What to produce:
Write each line exactly as it stands, from the line containing "yellow slope D1:F1" through the end of the data.

━━━━━ Record set ━━━━━

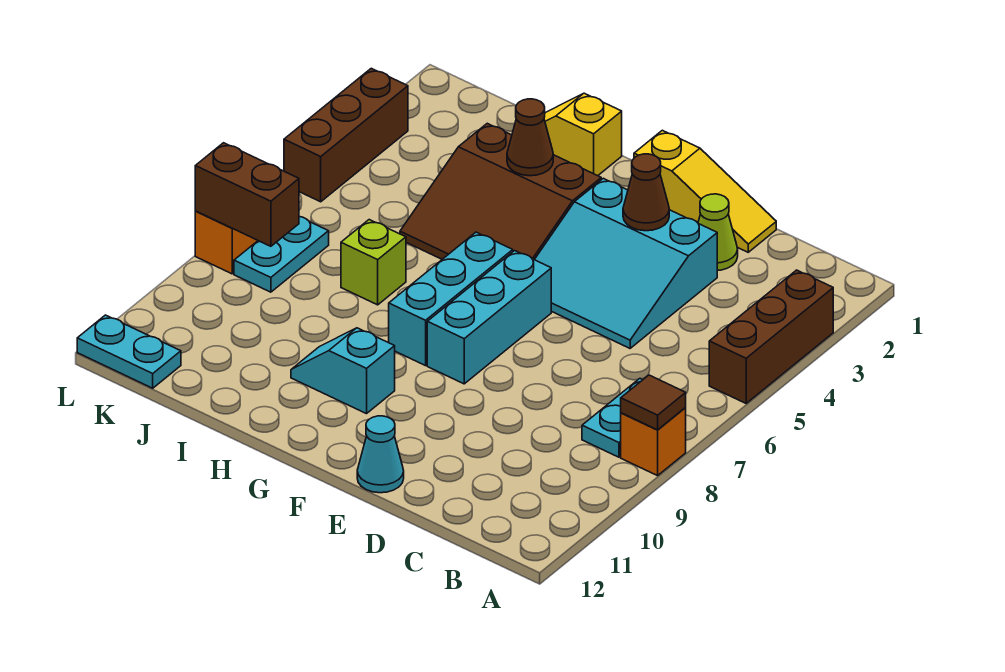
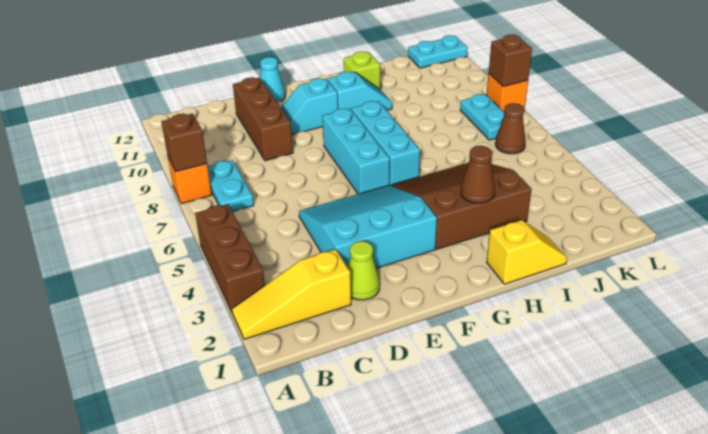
brown tile A8 level 2 -> brown brick A8 level 2
yellow slope D1:F1 level 1 top F -> yellow slope A2:C2 level 1 top C
brown cone E3 level 2 -> brown cone K6 level 1
none -> cyan slope E10:F10 level 1 top F
lime brick I7 level 1 -> lime brick H11 level 1
brown brick K8:L8 level 2 -> brown brick L8 level 2
brown brick L3:L5 level 1 -> brown brick D9:D11 level 1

━━━━━

Written answer:
yellow slope D1:F1 level 1 top F -> yellow slope A2:C2 level 1 top C
brown cone E3 level 2 -> brown cone K6 level 1
none -> cyan slope E10:F10 level 1 top F
lime brick I7 level 1 -> lime brick H11 level 1
brown brick K8:L8 level 2 -> brown brick L8 level 2
brown brick L3:L5 level 1 -> brown brick D9:D11 level 1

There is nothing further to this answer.